- _DATASET CONTENT_

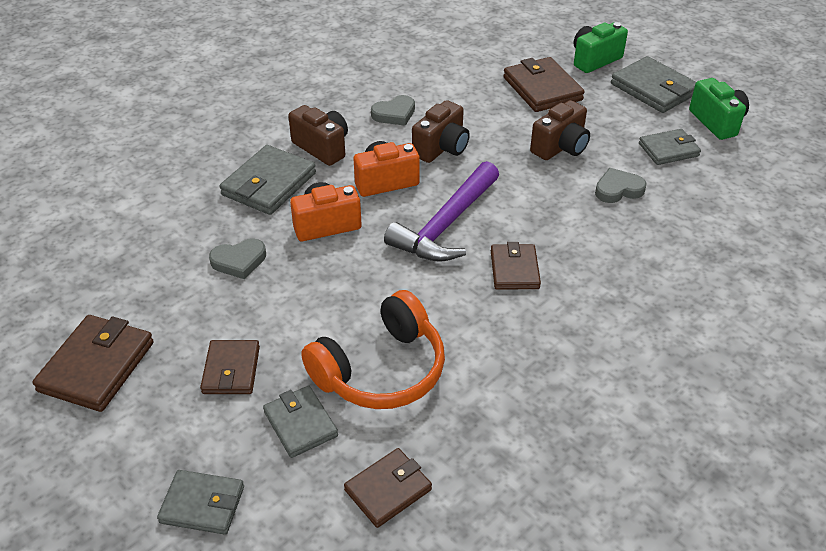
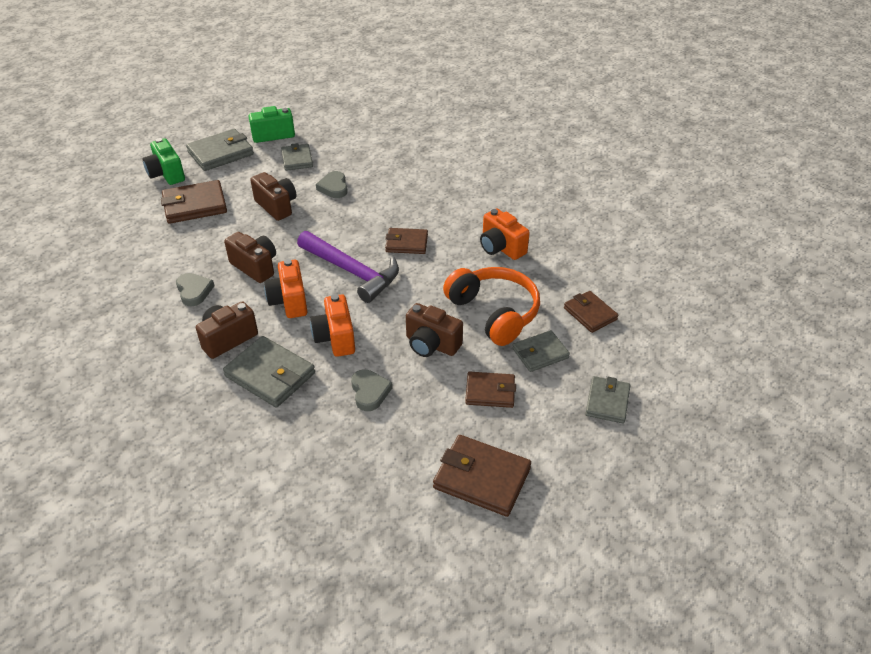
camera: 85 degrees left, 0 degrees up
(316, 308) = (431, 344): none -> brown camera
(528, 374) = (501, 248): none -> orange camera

---

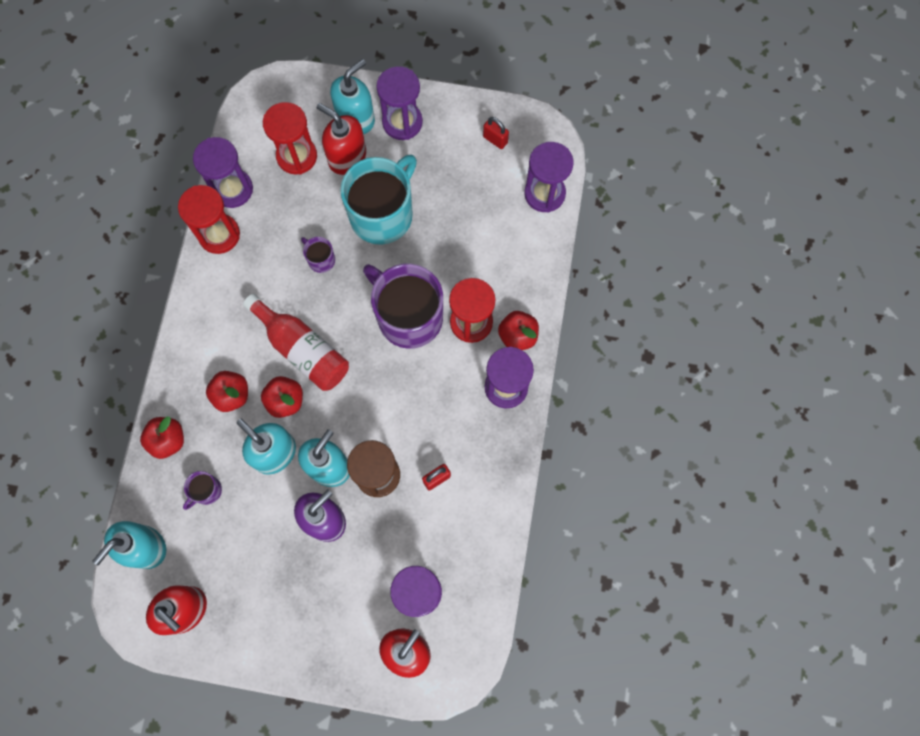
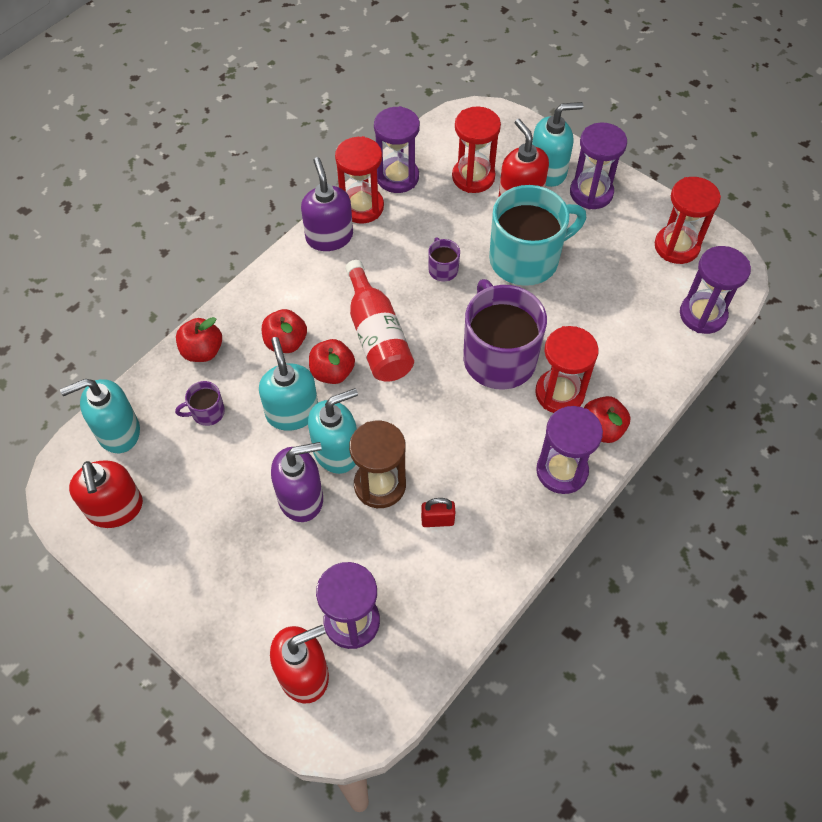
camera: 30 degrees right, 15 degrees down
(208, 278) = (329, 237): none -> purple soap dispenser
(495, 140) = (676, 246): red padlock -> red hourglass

- _WORK TO COMPLETE_
Output the lines above exactly, but only those between the line holding "(316, 308) = (431, 344): none -> brown camera" and the line holding "(528, 374) = (501, 248): none", inclusive.

- _OUTPUT BELOW_
(316, 308) = (431, 344): none -> brown camera
(528, 374) = (501, 248): none -> orange camera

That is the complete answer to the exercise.